**What to produce**
Your output should match the listing below word for word, without any images.

**Records for this task**
== Segment start ==

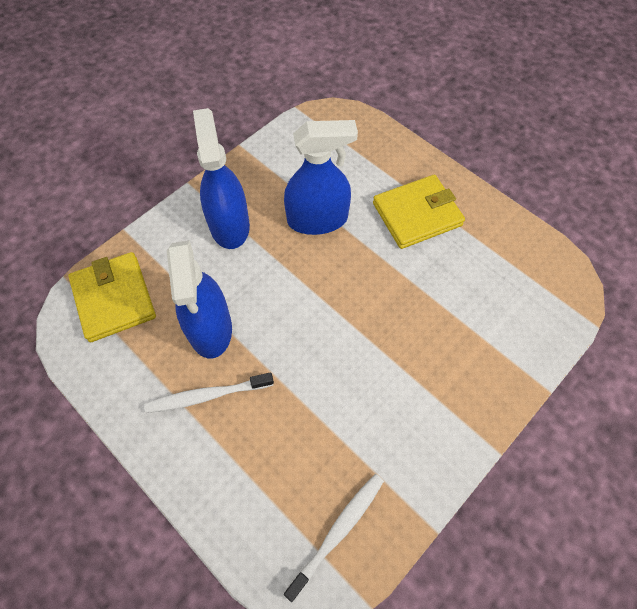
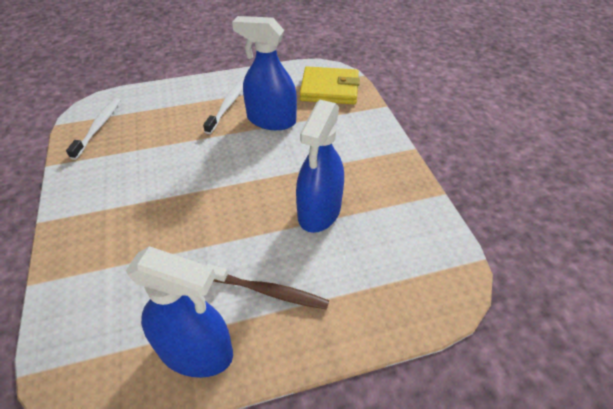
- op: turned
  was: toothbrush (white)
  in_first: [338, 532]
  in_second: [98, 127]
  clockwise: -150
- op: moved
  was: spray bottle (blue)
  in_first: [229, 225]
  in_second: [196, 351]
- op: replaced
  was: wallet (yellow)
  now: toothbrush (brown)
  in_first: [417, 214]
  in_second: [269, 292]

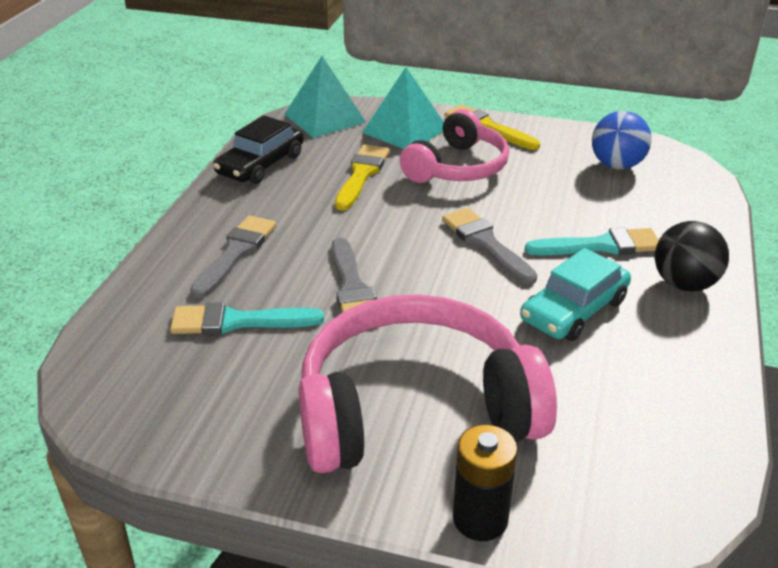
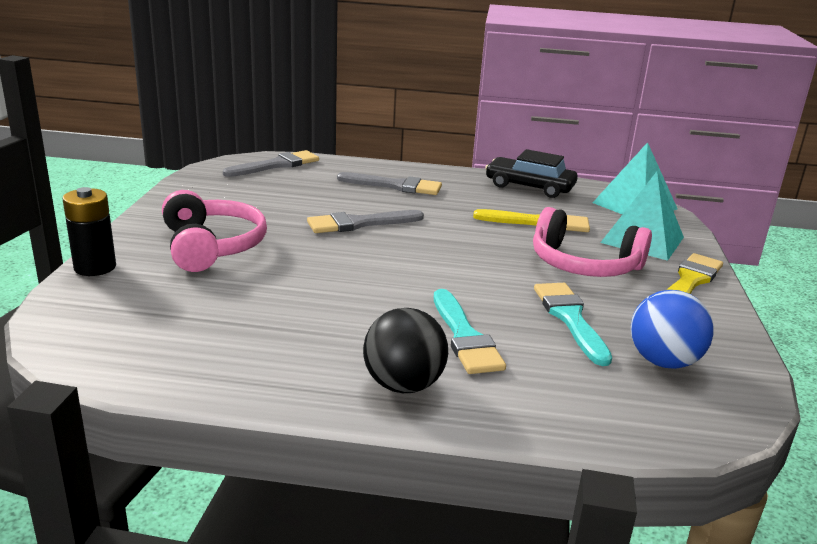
- op: resized
  was: headphones (pink)
  in_first: [415, 409]
  in_second: [211, 246]
  ratio: 0.63
- op: moved
  was: brush (grey)
  in_first: [486, 243]
  in_second: [276, 165]
- op: moved
  was: brush (turquoise)
  in_first: [237, 321]
  in_second: [570, 319]
- op: removed
  was: car (turquoise)
  in_first: [574, 310]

== Segment end ==

**Result for this exercise**
- op: turned
  was: toothbrush (white)
  in_first: [338, 532]
  in_second: [98, 127]
  clockwise: -150
- op: moved
  was: spray bottle (blue)
  in_first: [229, 225]
  in_second: [196, 351]
- op: replaced
  was: wallet (yellow)
  now: toothbrush (brown)
  in_first: [417, 214]
  in_second: [269, 292]

- op: resized
  was: headphones (pink)
  in_first: [415, 409]
  in_second: [211, 246]
  ratio: 0.63
- op: moved
  was: brush (grey)
  in_first: [486, 243]
  in_second: [276, 165]
- op: moved
  was: brush (turquoise)
  in_first: [237, 321]
  in_second: [570, 319]
- op: removed
  was: car (turquoise)
  in_first: [574, 310]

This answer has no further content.